EXERCISE REQUIREMENTS
Can you give all of the entries below as a numbered list, leaving out any blank lines?

(Data records)
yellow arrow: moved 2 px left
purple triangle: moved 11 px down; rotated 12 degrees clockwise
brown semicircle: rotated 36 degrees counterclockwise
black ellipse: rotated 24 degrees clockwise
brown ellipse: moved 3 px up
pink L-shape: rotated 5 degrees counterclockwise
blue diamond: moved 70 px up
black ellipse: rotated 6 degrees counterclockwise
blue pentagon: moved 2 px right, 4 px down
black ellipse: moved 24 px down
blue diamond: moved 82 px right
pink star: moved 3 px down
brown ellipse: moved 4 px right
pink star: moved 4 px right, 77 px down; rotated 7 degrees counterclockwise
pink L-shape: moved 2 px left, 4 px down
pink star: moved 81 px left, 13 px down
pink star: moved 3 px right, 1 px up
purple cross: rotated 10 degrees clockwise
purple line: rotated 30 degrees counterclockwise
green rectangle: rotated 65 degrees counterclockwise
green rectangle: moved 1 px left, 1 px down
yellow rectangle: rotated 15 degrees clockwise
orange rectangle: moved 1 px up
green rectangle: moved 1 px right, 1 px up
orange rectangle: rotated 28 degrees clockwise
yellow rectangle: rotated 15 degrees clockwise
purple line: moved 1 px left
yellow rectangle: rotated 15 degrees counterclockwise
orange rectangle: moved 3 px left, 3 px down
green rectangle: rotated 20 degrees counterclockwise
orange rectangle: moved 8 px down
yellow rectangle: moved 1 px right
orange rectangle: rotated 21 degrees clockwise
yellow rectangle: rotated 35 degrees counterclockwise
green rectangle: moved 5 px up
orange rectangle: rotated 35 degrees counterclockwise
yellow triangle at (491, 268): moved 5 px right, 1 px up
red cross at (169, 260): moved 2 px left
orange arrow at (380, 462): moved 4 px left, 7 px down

SOLUTION TO THE PROBLEM
1. yellow arrow: moved 2 px left
2. purple triangle: moved 11 px down; rotated 12 degrees clockwise
3. brown semicircle: rotated 36 degrees counterclockwise
4. black ellipse: rotated 24 degrees clockwise
5. brown ellipse: moved 3 px up
6. pink L-shape: rotated 5 degrees counterclockwise
7. blue diamond: moved 70 px up
8. black ellipse: rotated 6 degrees counterclockwise
9. blue pentagon: moved 2 px right, 4 px down
10. black ellipse: moved 24 px down
11. blue diamond: moved 82 px right
12. pink star: moved 3 px down
13. brown ellipse: moved 4 px right
14. pink star: moved 4 px right, 77 px down; rotated 7 degrees counterclockwise
15. pink L-shape: moved 2 px left, 4 px down
16. pink star: moved 81 px left, 13 px down
17. pink star: moved 3 px right, 1 px up
18. purple cross: rotated 10 degrees clockwise
19. purple line: rotated 30 degrees counterclockwise
20. green rectangle: rotated 65 degrees counterclockwise
21. green rectangle: moved 1 px left, 1 px down
22. yellow rectangle: rotated 15 degrees clockwise
23. orange rectangle: moved 1 px up
24. green rectangle: moved 1 px right, 1 px up
25. orange rectangle: rotated 28 degrees clockwise
26. yellow rectangle: rotated 15 degrees clockwise
27. purple line: moved 1 px left
28. yellow rectangle: rotated 15 degrees counterclockwise
29. orange rectangle: moved 3 px left, 3 px down
30. green rectangle: rotated 20 degrees counterclockwise
31. orange rectangle: moved 8 px down
32. yellow rectangle: moved 1 px right
33. orange rectangle: rotated 21 degrees clockwise
34. yellow rectangle: rotated 35 degrees counterclockwise
35. green rectangle: moved 5 px up
36. orange rectangle: rotated 35 degrees counterclockwise
37. yellow triangle at (491, 268): moved 5 px right, 1 px up
38. red cross at (169, 260): moved 2 px left
39. orange arrow at (380, 462): moved 4 px left, 7 px down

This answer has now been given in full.